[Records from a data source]
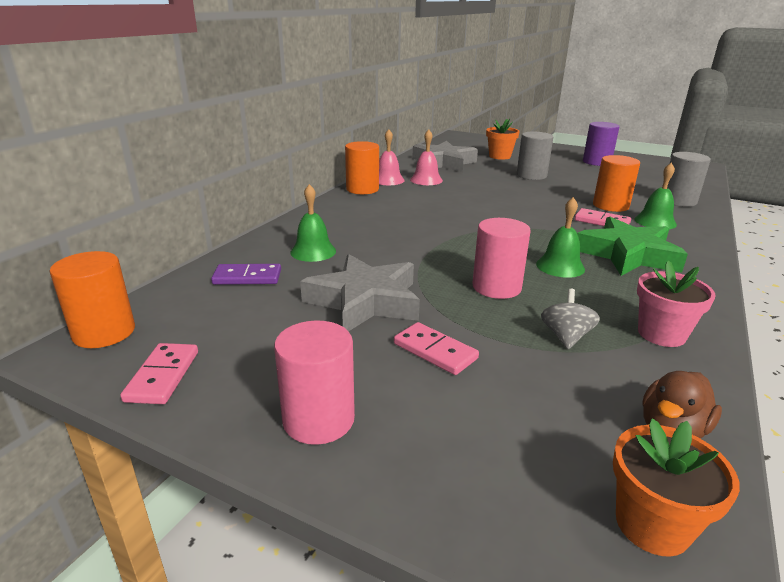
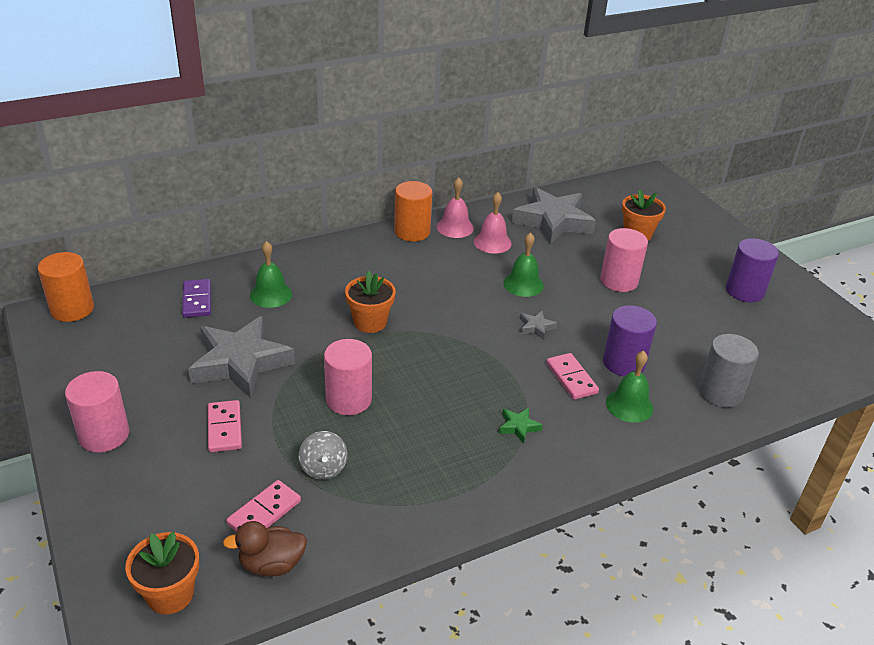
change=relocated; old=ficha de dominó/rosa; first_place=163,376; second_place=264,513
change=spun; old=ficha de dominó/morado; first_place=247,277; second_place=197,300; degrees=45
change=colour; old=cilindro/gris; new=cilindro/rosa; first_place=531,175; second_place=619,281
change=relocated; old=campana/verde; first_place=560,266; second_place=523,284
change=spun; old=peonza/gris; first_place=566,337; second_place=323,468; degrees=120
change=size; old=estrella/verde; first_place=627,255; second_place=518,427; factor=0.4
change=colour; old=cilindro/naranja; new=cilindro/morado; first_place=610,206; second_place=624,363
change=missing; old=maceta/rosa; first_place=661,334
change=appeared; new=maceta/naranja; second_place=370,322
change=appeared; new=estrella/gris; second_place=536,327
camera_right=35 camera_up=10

◆ **Exercise instructions**
Set out every record exactly, images excluded.

◆ **Solution for this task**
change=relocated; old=ficha de dominó/rosa; first_place=163,376; second_place=264,513
change=spun; old=ficha de dominó/morado; first_place=247,277; second_place=197,300; degrees=45
change=colour; old=cilindro/gris; new=cilindro/rosa; first_place=531,175; second_place=619,281
change=relocated; old=campana/verde; first_place=560,266; second_place=523,284
change=spun; old=peonza/gris; first_place=566,337; second_place=323,468; degrees=120
change=size; old=estrella/verde; first_place=627,255; second_place=518,427; factor=0.4
change=colour; old=cilindro/naranja; new=cilindro/morado; first_place=610,206; second_place=624,363
change=missing; old=maceta/rosa; first_place=661,334
change=appeared; new=maceta/naranja; second_place=370,322
change=appeared; new=estrella/gris; second_place=536,327
camera_right=35 camera_up=10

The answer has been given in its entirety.